• WHAT IS EXPECTED: Your reply is to be the lines below, exactly as written, with images omitted.

• SOURCE MATERIAL:
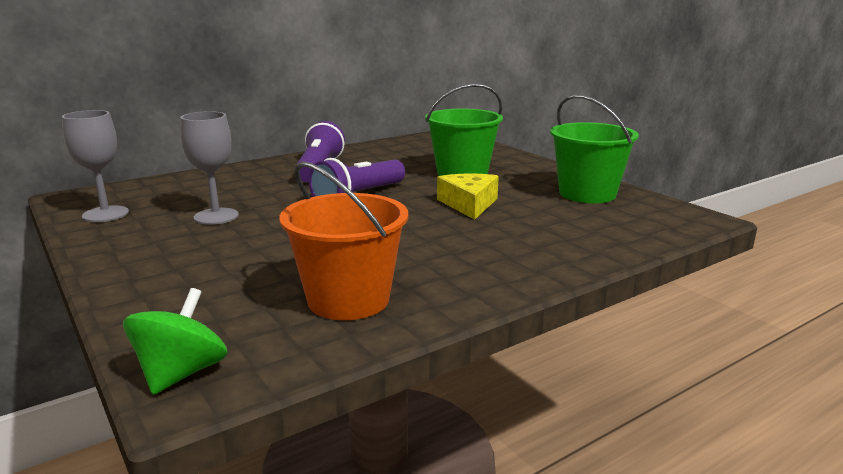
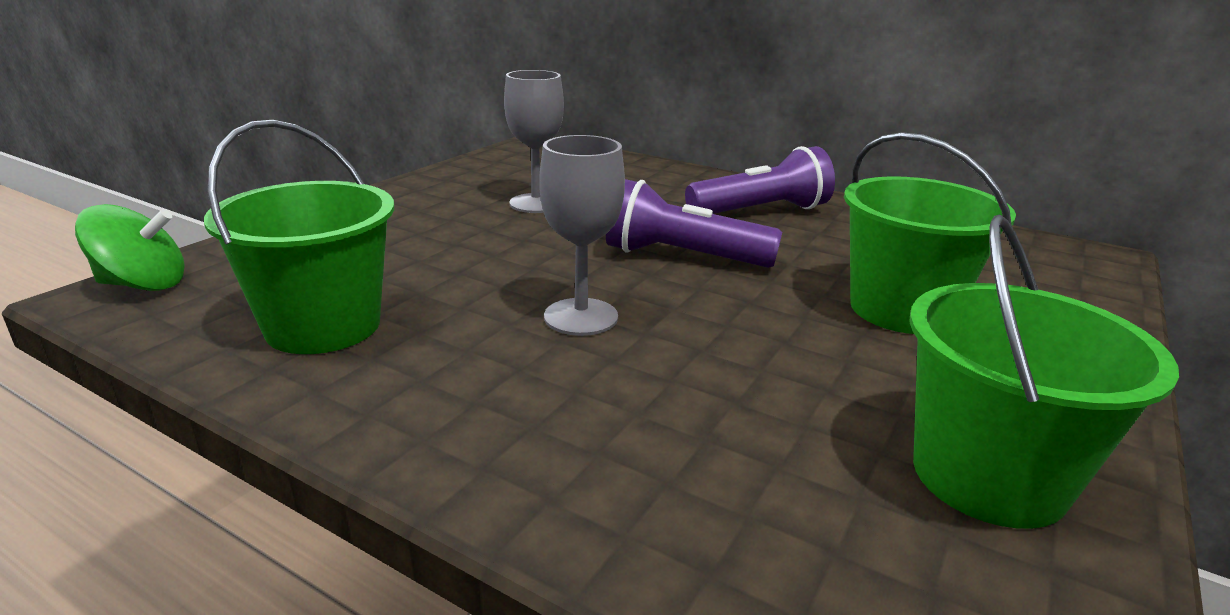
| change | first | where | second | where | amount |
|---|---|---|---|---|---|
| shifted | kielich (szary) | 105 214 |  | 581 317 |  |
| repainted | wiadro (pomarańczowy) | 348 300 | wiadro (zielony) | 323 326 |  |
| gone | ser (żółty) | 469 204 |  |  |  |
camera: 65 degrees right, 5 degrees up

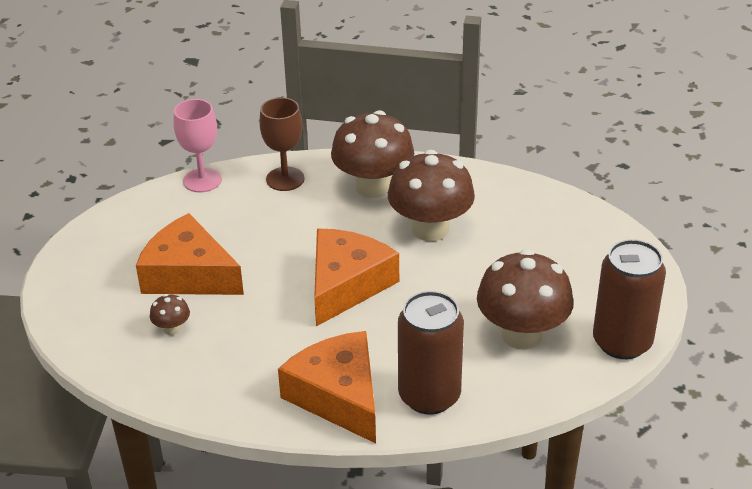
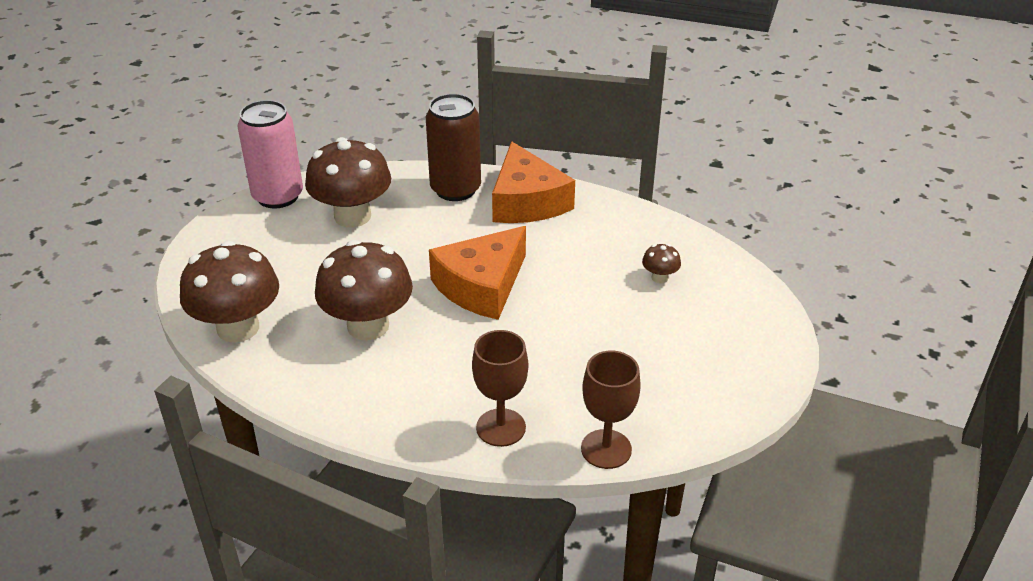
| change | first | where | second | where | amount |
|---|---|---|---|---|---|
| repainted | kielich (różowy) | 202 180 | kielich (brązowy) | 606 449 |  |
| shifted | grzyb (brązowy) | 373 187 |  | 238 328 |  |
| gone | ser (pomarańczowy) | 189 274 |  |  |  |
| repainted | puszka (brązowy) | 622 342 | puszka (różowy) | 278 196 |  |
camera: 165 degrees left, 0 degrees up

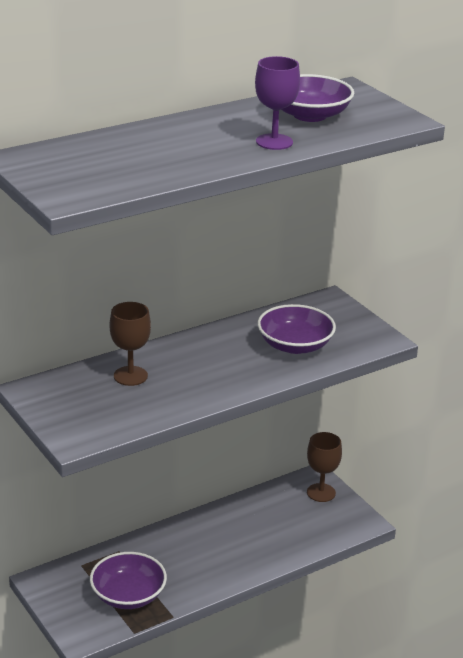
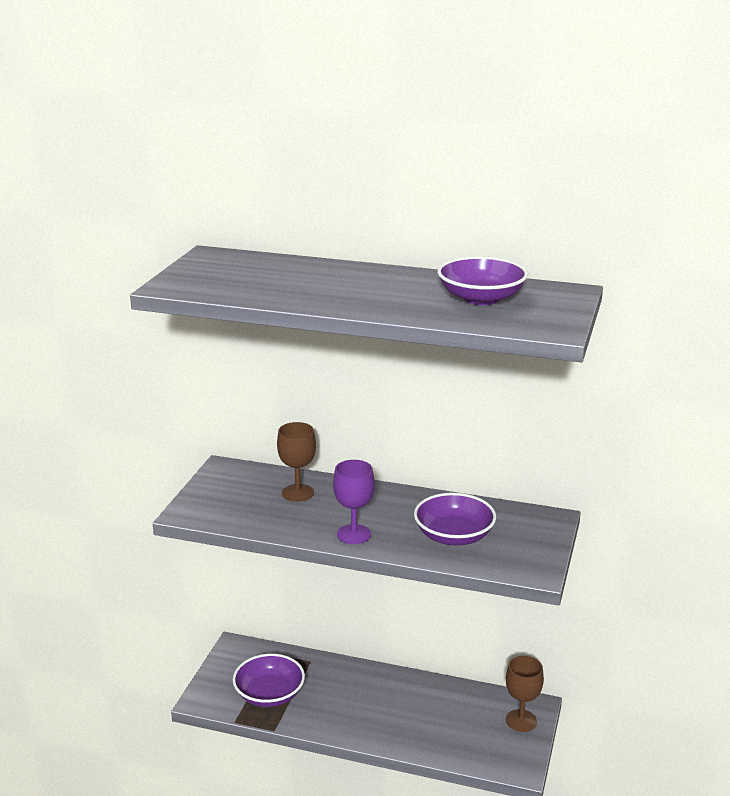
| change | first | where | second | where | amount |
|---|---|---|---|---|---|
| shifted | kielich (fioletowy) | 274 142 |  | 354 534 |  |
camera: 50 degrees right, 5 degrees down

• RESULT:
| change | first | where | second | where | amount |
|---|---|---|---|---|---|
| shifted | kielich (szary) | 105 214 |  | 581 317 |  |
| repainted | wiadro (pomarańczowy) | 348 300 | wiadro (zielony) | 323 326 |  |
| gone | ser (żółty) | 469 204 |  |  |  |
camera: 65 degrees right, 5 degrees up

| change | first | where | second | where | amount |
|---|---|---|---|---|---|
| repainted | kielich (różowy) | 202 180 | kielich (brązowy) | 606 449 |  |
| shifted | grzyb (brązowy) | 373 187 |  | 238 328 |  |
| gone | ser (pomarańczowy) | 189 274 |  |  |  |
| repainted | puszka (brązowy) | 622 342 | puszka (różowy) | 278 196 |  |
camera: 165 degrees left, 0 degrees up

| change | first | where | second | where | amount |
|---|---|---|---|---|---|
| shifted | kielich (fioletowy) | 274 142 |  | 354 534 |  |
camera: 50 degrees right, 5 degrees down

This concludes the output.